ABOUT THIS EXERCISE –
Only the lines from the one containing "building: [37,135,120,215] -> none" to the end of the records belong in the answer; repeat them exactly and drop the pictures.

___ GIVEN RECORDS

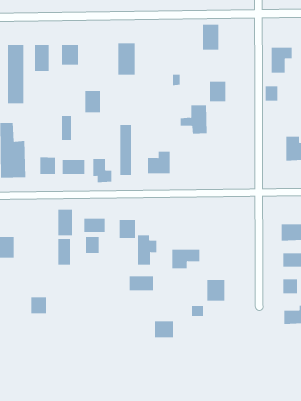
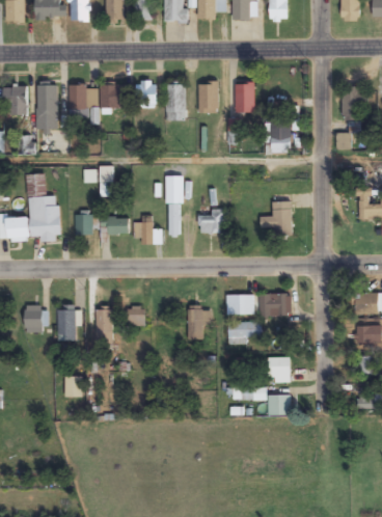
building: [202,24,219,50] -> [235,82,254,112]
building: none -> [198,81,218,113]
building: [85,90,101,113] -> [137,81,156,107]
building: [180,105,208,134] -> [260,201,292,236]
building: [57,209,73,236] -> [57,308,75,339]
building: [84,218,105,233] -> none
building: [119,220,136,238] -> [225,293,245,315]
building: none -> [260,292,291,316]
building: [129,275,154,291] -> none
building: [154,321,174,338] -> [268,393,291,413]

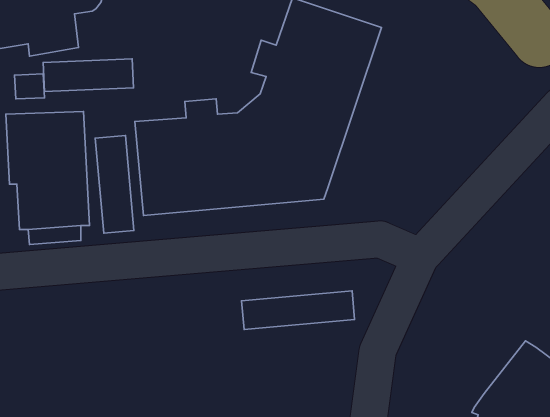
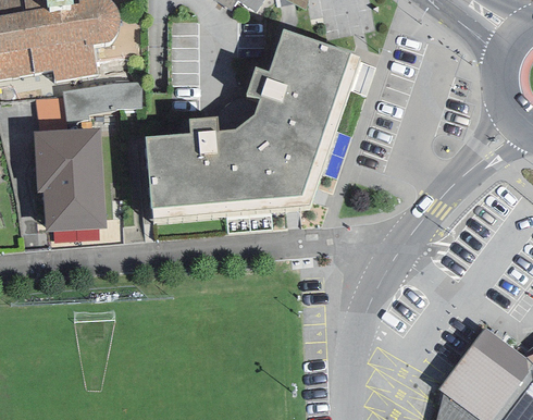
building: [95,135,134,233] -> none
building: [242,291,355,330] -> none

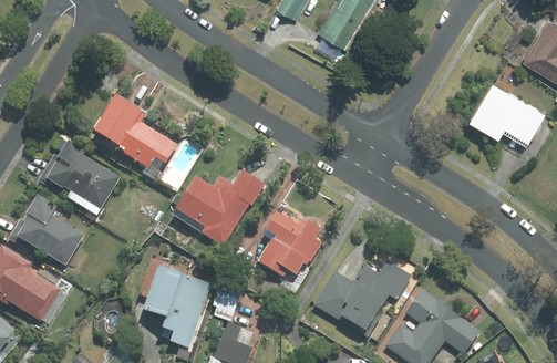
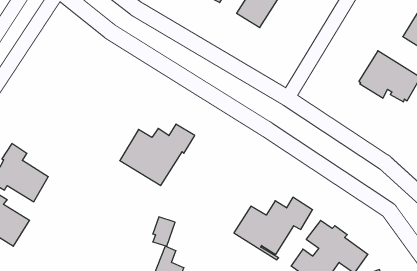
building: [94,95,177,168] -> none
building: [37,135,120,215] -> none
building: [259,211,328,277] -> none
building: [143,266,210,346] -> none

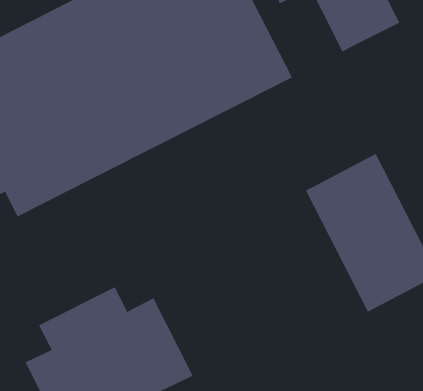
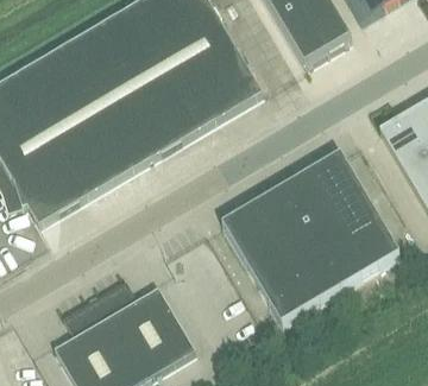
building: none -> [222,186,341,321]

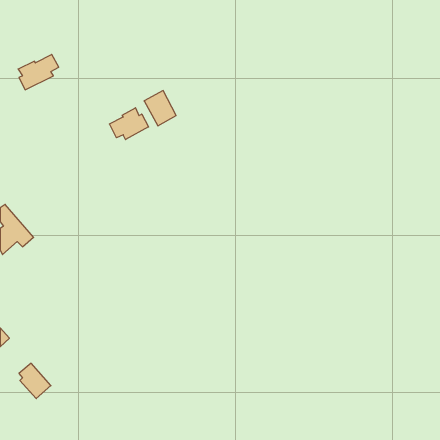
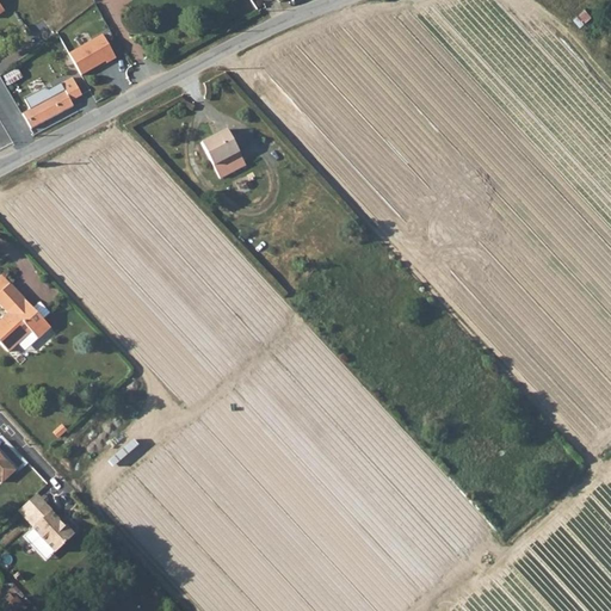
building: none -> [70,33,117,74]
building: [109,108,149,140] -> none

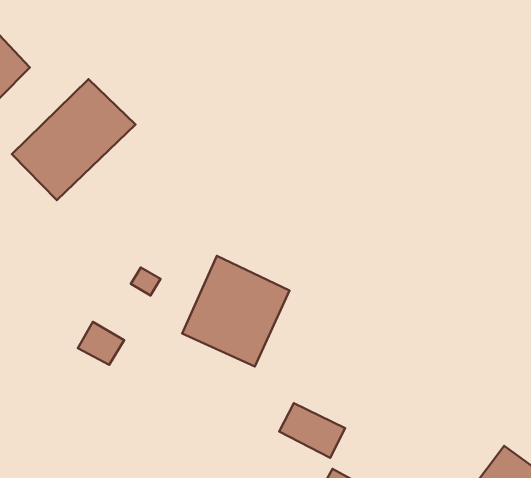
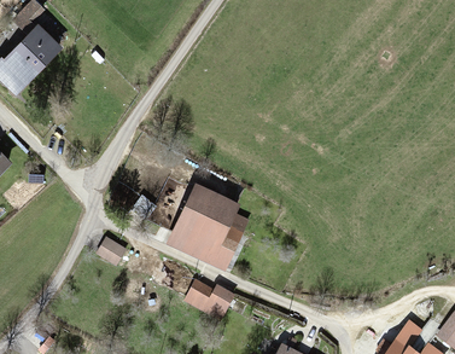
building: [12,79,135,200] -> none
building: [279,403,345,458] -> [186,280,234,320]

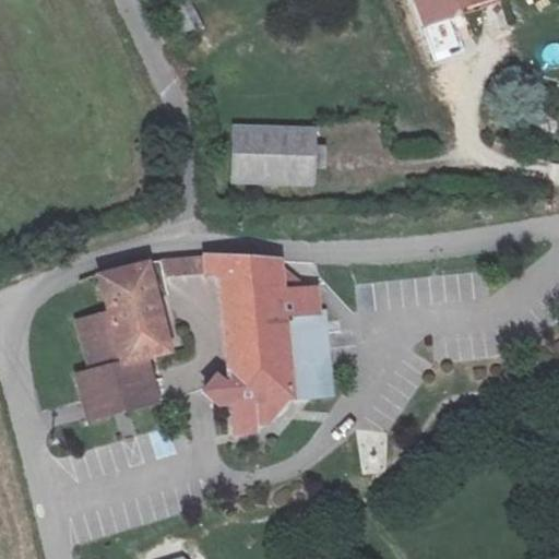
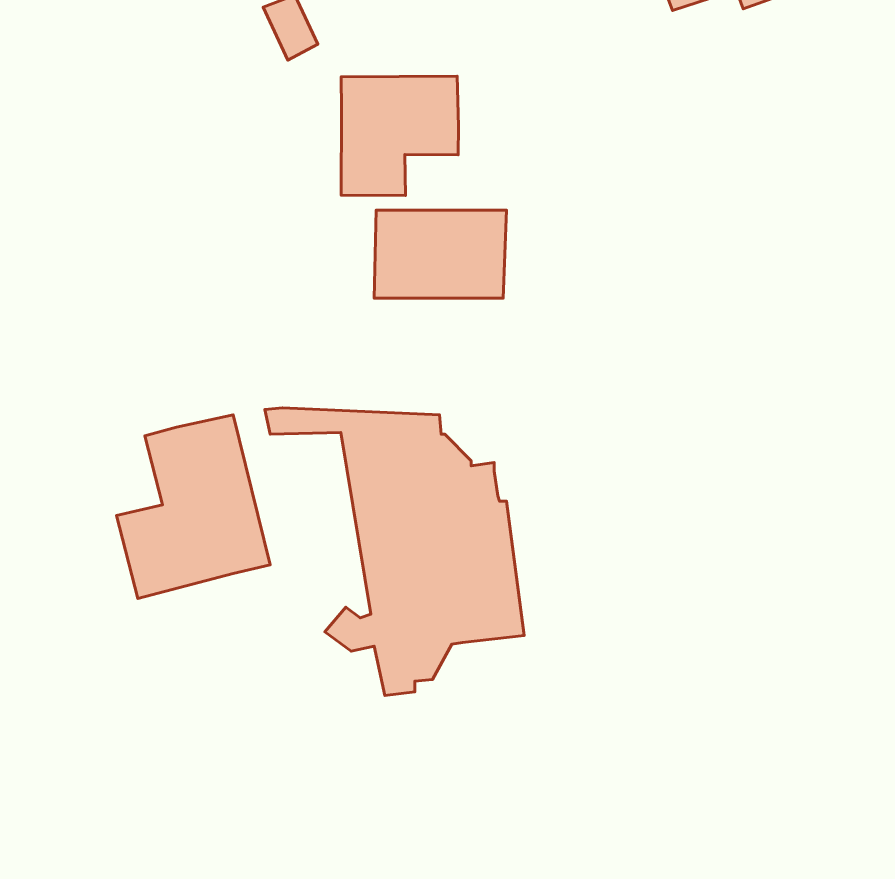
building: none -> [341,76,459,195]
building: [76,355,159,420] -> none

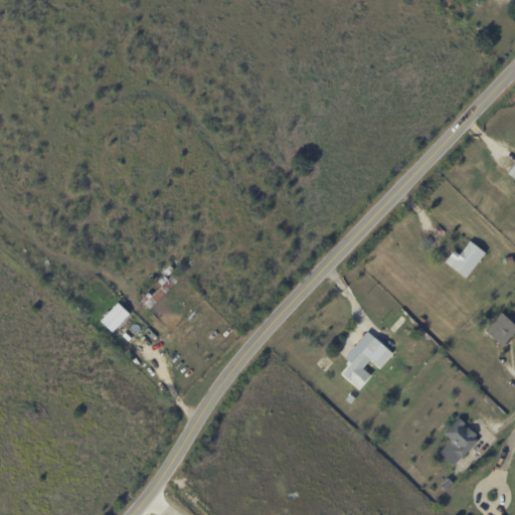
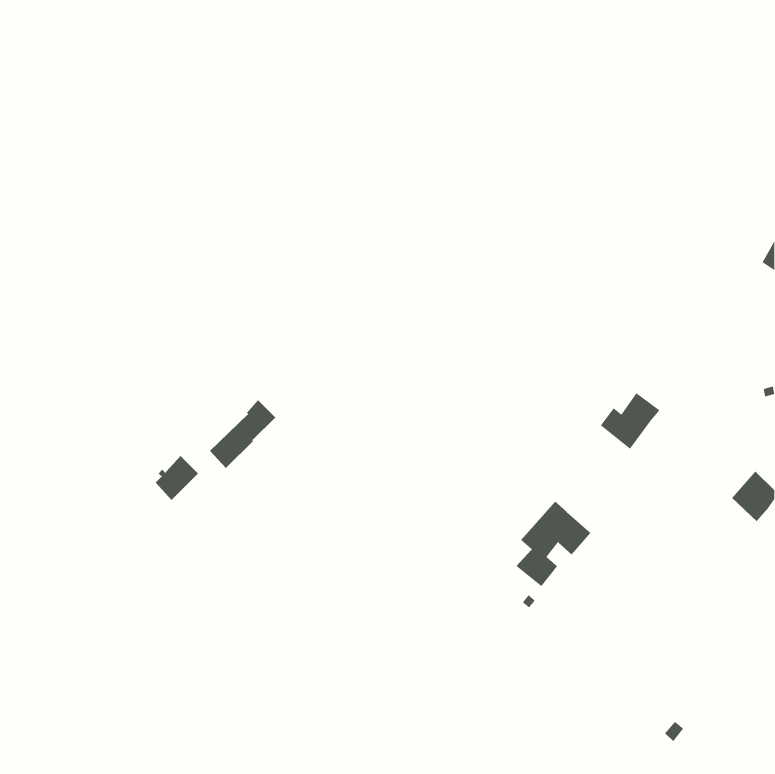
building: [446,240,486,279] -> [600,392,660,450]
building: [439,416,477,465] -> none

______

RESPONSE BELOW –
building: [37,135,120,215] -> none
building: [259,211,328,277] -> none
building: [143,266,210,346] -> none

building: none -> [222,186,341,321]

building: none -> [70,33,117,74]
building: [109,108,149,140] -> none

building: [12,79,135,200] -> none
building: [279,403,345,458] -> [186,280,234,320]

building: none -> [341,76,459,195]
building: [76,355,159,420] -> none

building: [446,240,486,279] -> [600,392,660,450]
building: [439,416,477,465] -> none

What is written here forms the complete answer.